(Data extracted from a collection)

= = = = = = =

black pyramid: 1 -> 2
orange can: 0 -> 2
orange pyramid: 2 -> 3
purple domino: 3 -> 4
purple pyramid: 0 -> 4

= = = = = = =

Word for word, restate each of the records above.

TASK ANSWER —
black pyramid: 1 -> 2
orange can: 0 -> 2
orange pyramid: 2 -> 3
purple domino: 3 -> 4
purple pyramid: 0 -> 4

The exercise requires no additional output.